*** DATASET ***

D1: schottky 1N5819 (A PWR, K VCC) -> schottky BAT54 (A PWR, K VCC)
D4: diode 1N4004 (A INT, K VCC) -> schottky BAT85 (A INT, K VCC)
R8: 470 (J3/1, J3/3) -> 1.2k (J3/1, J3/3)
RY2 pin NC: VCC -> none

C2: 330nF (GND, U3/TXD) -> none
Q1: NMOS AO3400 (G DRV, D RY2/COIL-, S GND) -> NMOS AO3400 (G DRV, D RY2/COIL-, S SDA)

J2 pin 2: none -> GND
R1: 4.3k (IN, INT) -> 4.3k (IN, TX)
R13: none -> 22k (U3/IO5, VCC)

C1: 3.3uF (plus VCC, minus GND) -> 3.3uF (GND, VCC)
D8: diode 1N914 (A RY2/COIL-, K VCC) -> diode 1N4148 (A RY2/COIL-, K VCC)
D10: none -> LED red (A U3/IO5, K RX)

***
*** DATASET ***

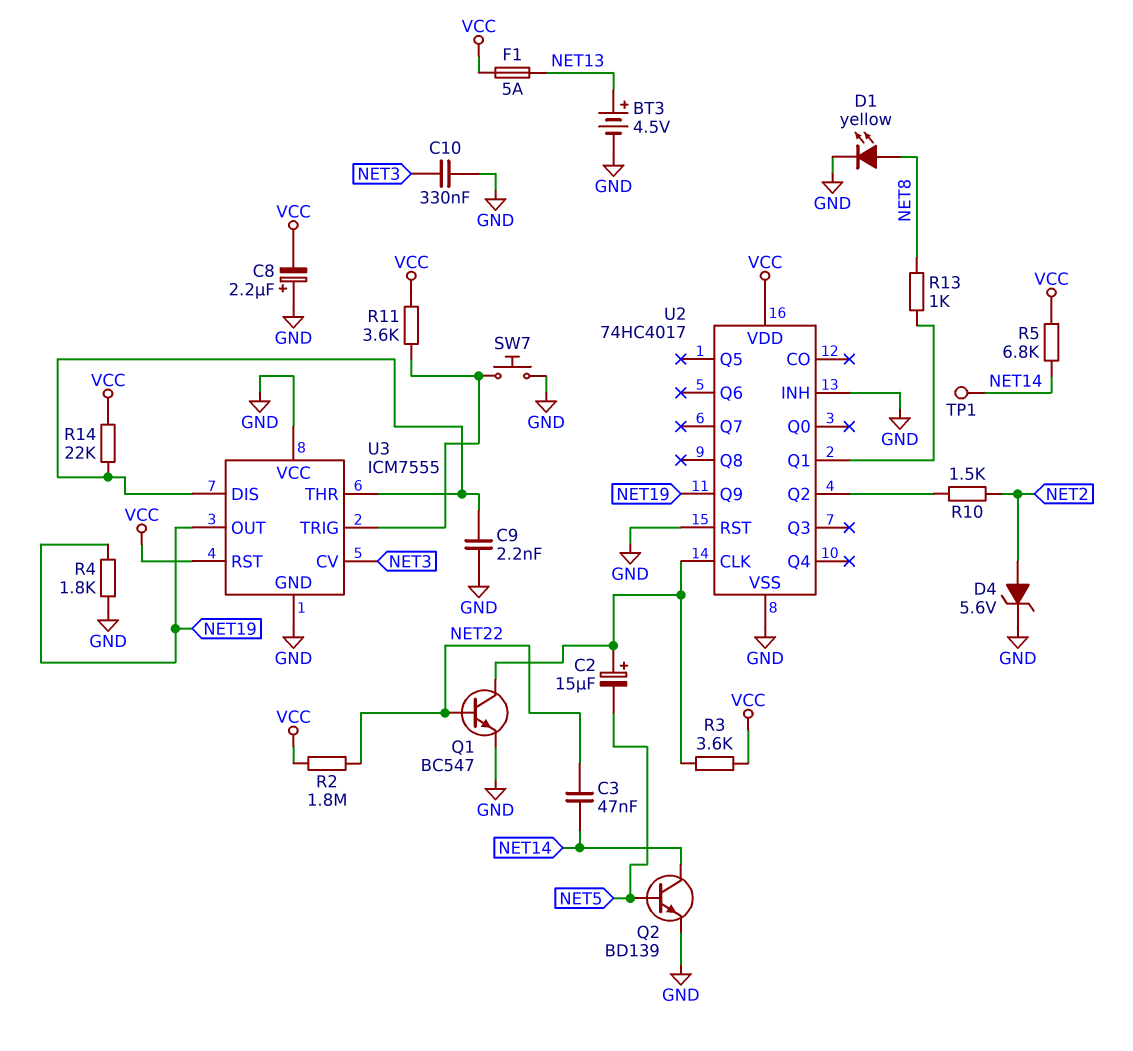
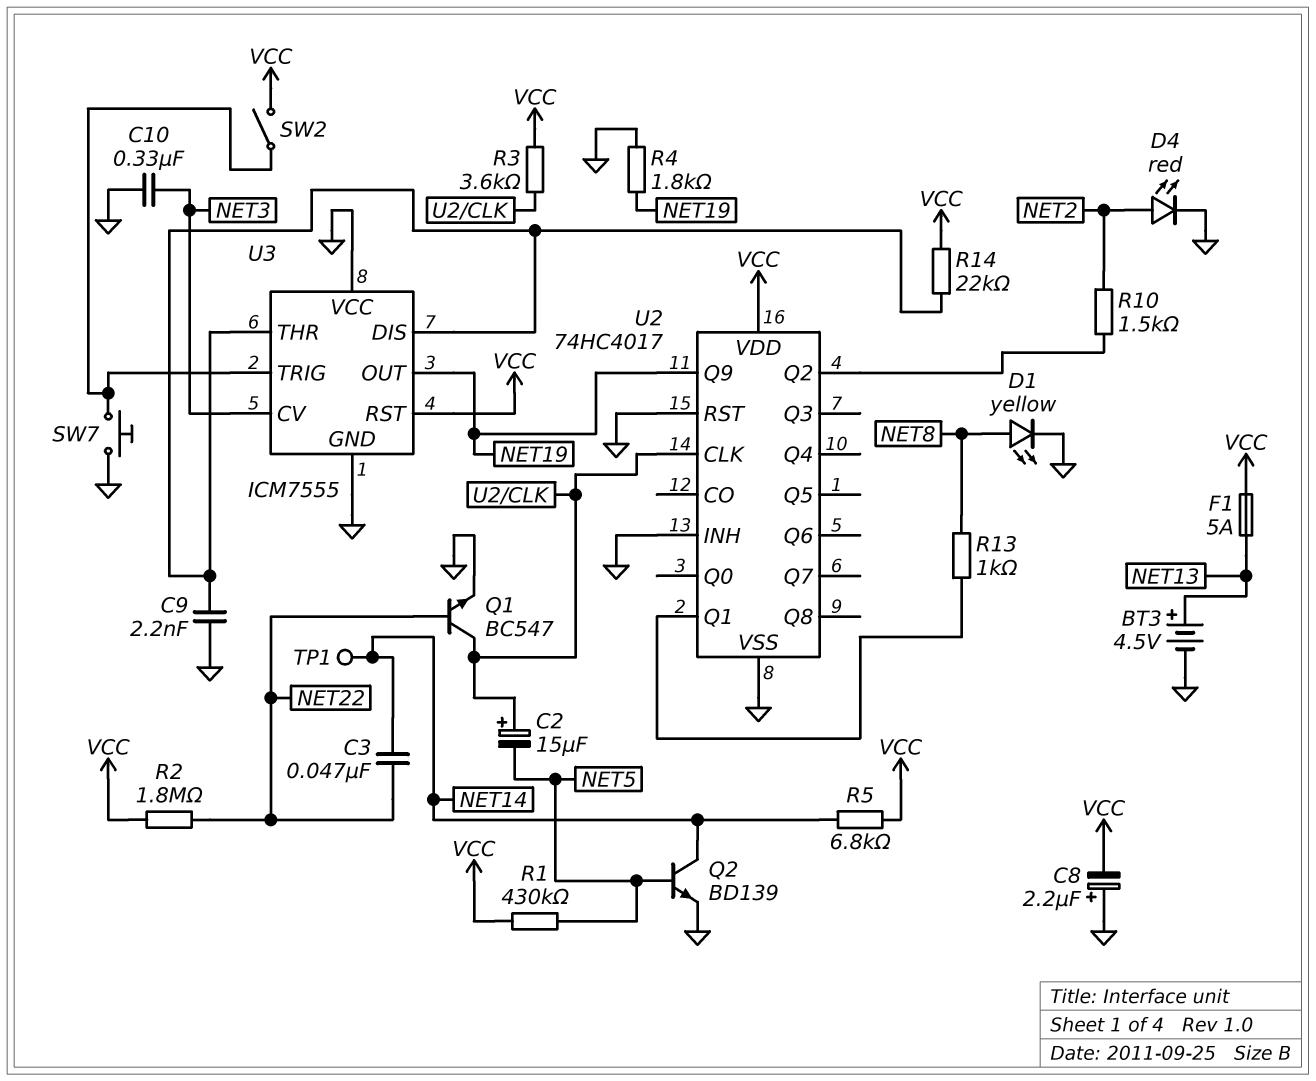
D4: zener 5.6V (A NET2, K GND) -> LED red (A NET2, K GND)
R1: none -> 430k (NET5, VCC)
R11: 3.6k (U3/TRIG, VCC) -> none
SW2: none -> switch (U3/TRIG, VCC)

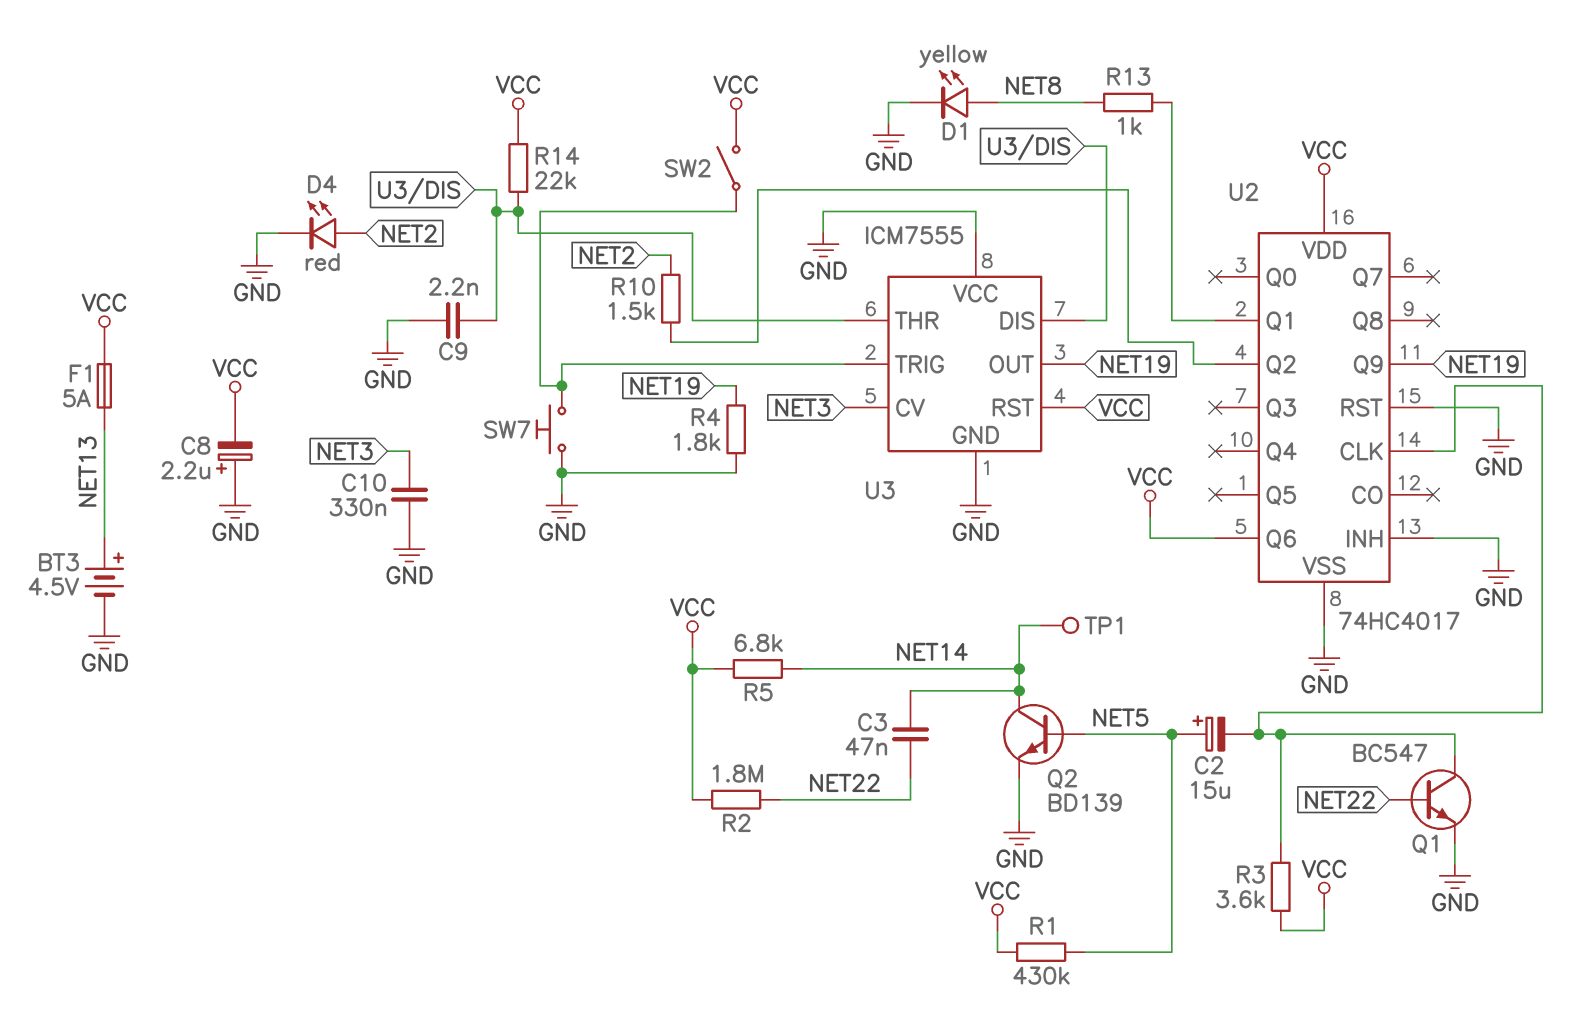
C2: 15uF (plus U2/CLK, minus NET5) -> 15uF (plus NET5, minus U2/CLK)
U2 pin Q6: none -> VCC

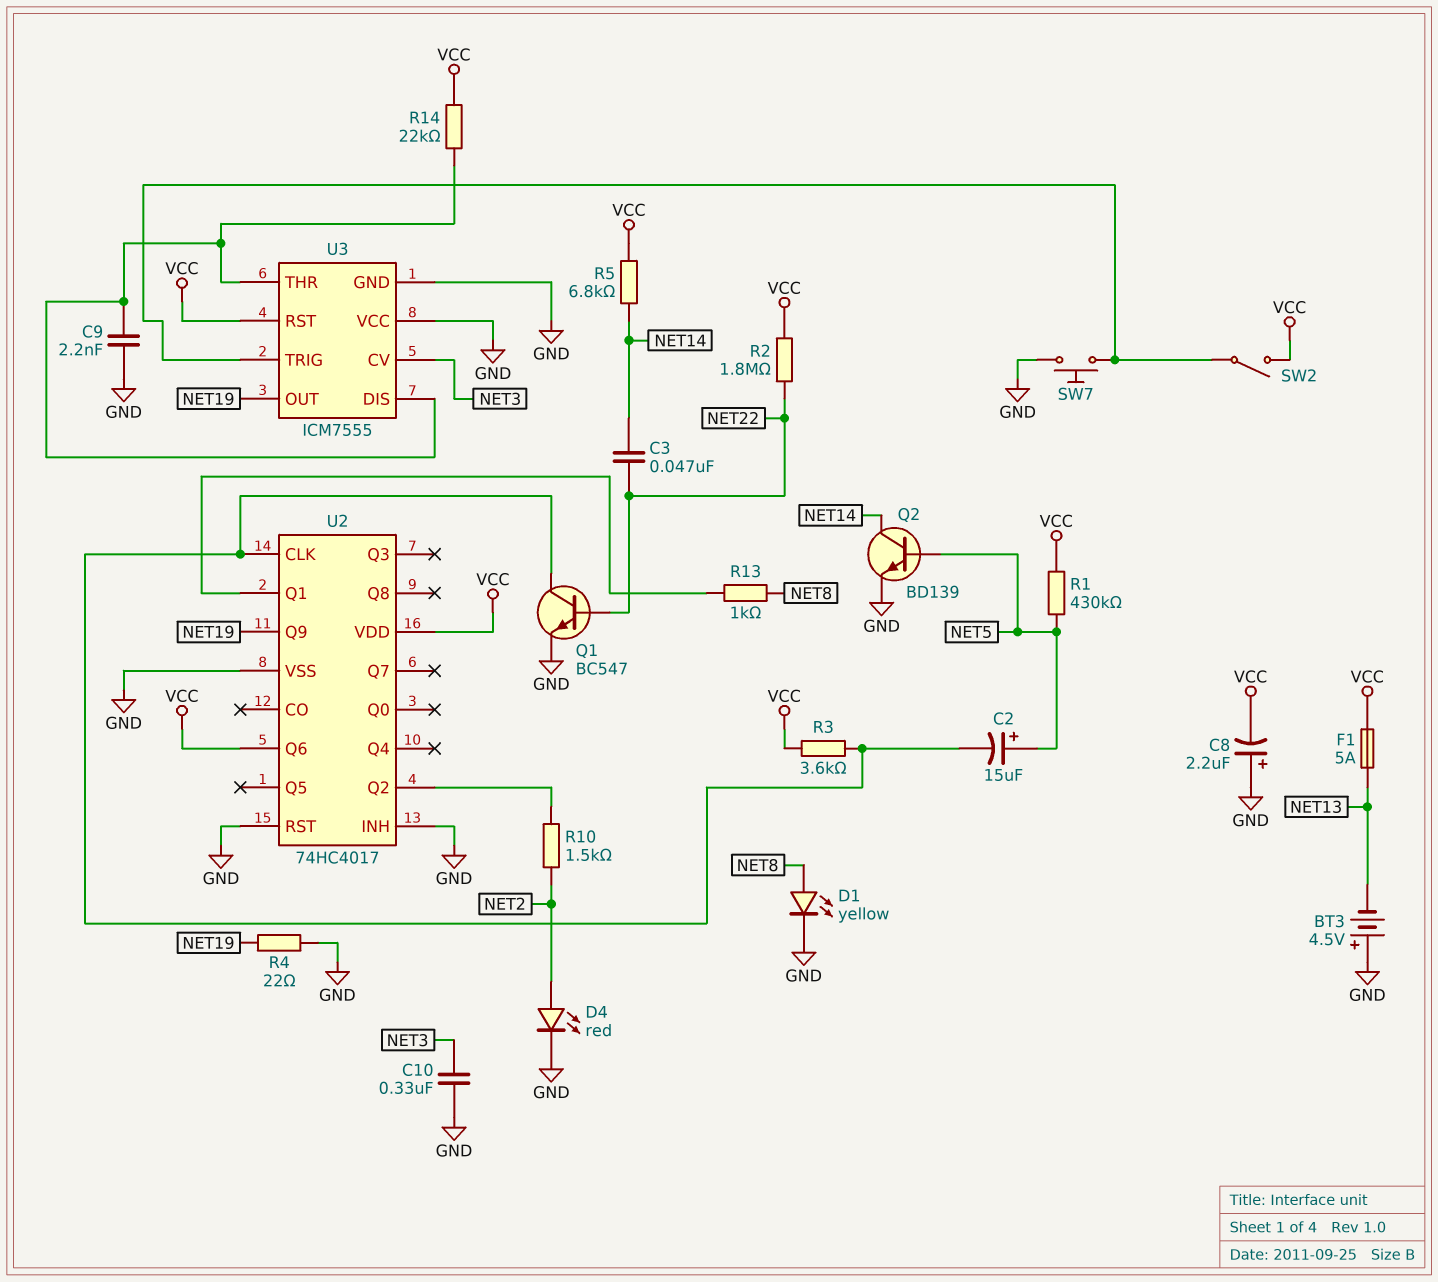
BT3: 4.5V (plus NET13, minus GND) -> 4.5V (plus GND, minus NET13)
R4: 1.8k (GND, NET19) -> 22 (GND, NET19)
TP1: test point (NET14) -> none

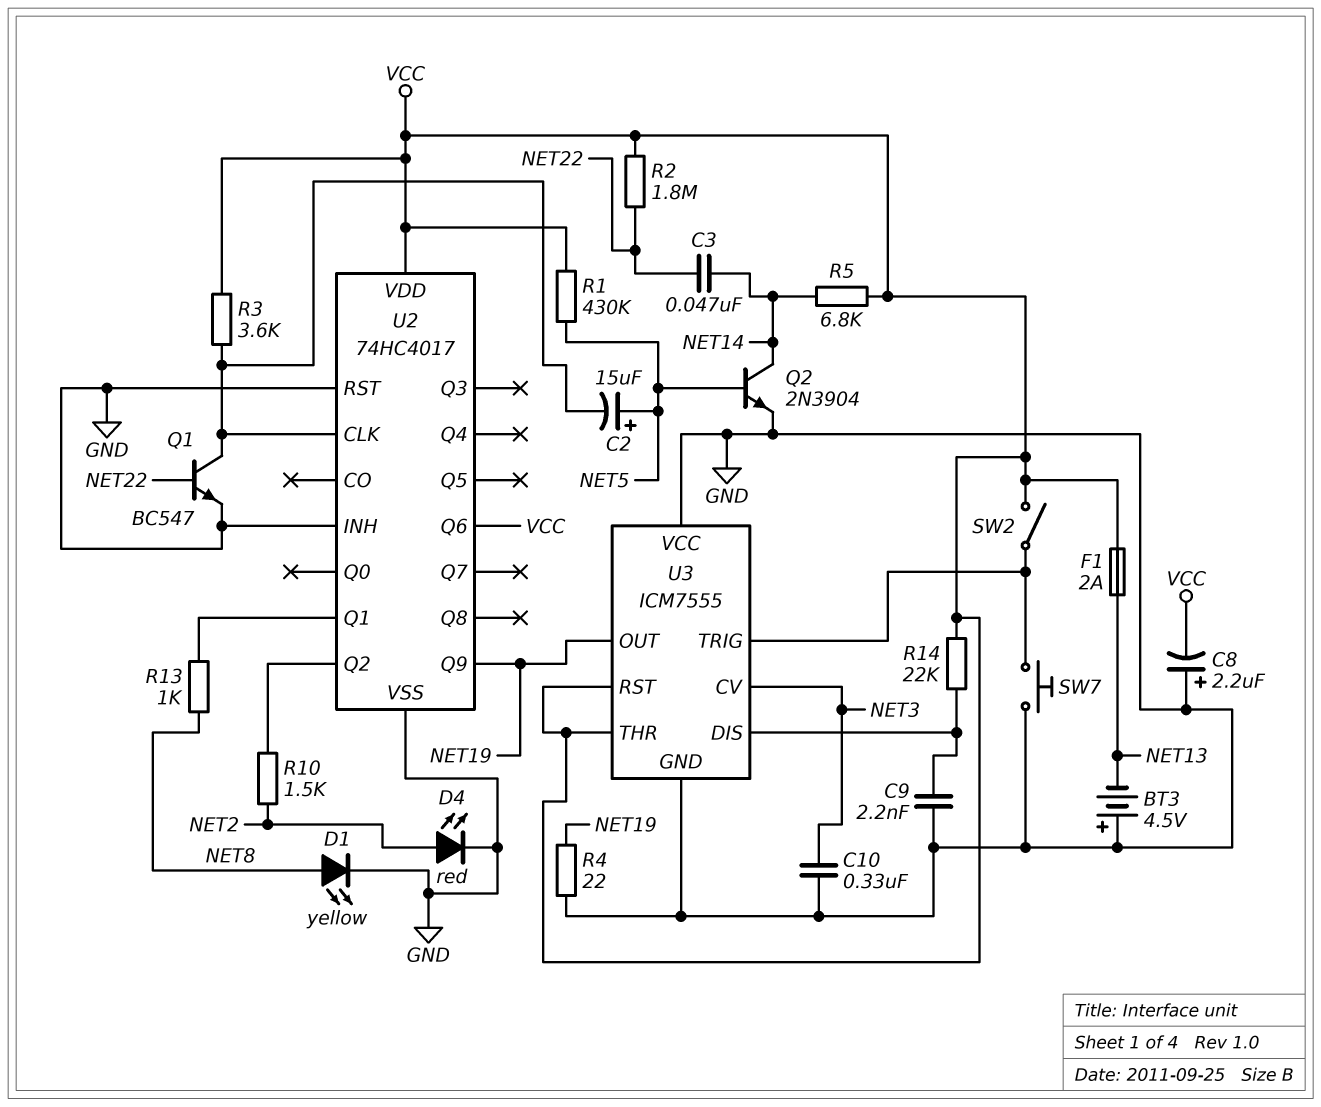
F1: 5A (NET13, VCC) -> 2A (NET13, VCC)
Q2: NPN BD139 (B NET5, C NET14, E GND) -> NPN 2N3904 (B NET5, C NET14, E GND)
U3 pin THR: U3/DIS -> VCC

***

> _ASSIGNMENT_
The answer is the lines above between the line holding "D8: diode 1N914" and the line holding "D10: none -> LED red (A U3/IO5, K RX)", inclusive, each written out exactly, and no others.

> _ANSWER SPACE_
D8: diode 1N914 (A RY2/COIL-, K VCC) -> diode 1N4148 (A RY2/COIL-, K VCC)
D10: none -> LED red (A U3/IO5, K RX)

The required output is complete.